- Opening Delimiter -
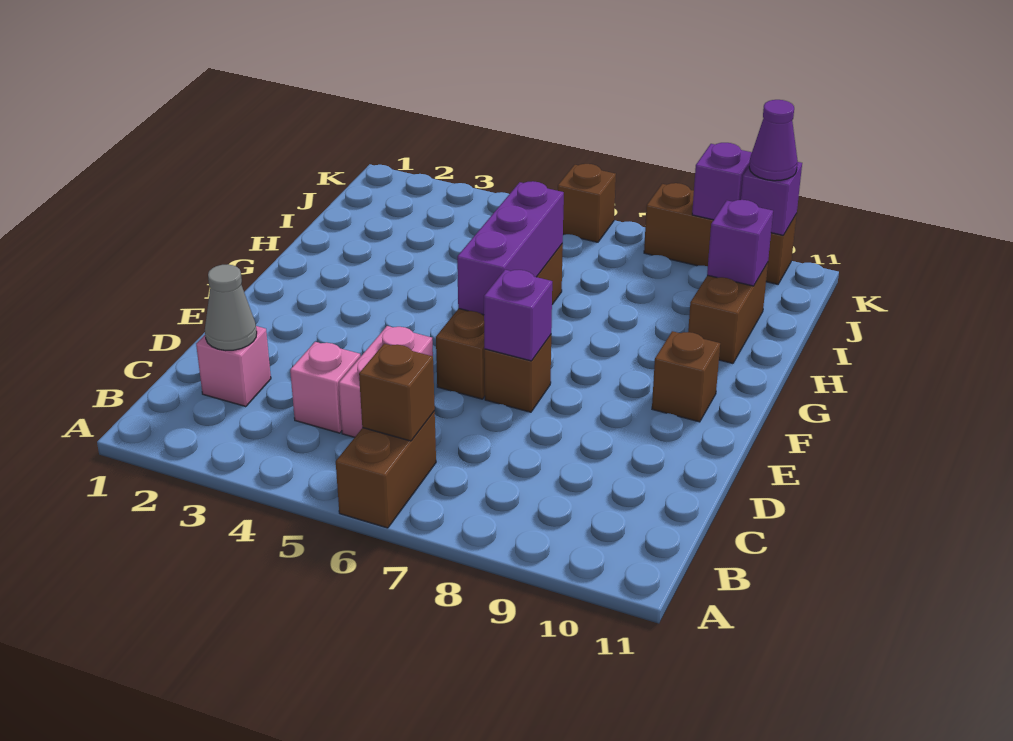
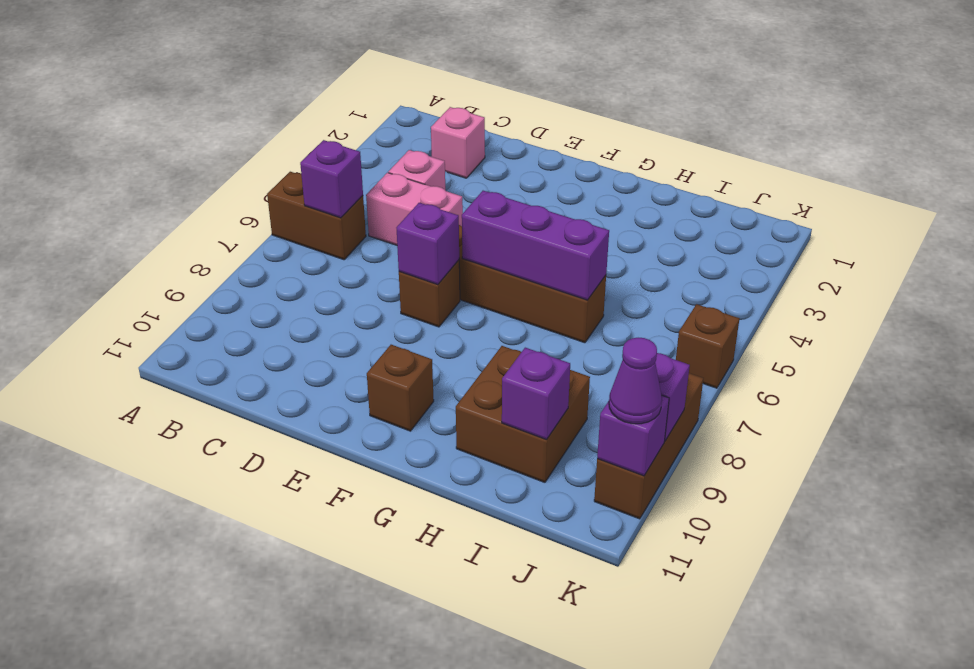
brown brick B6 level 2 -> purple brick B6 level 2
grey cone C2 level 2 -> none
brown brick H10:I10 level 1 -> brown brick H9:I10 level 1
- Closing Delimiter -
◆ Your task: Reproduce the material exactly; omit the pictures.

◆ Expected output:
brown brick B6 level 2 -> purple brick B6 level 2
grey cone C2 level 2 -> none
brown brick H10:I10 level 1 -> brown brick H9:I10 level 1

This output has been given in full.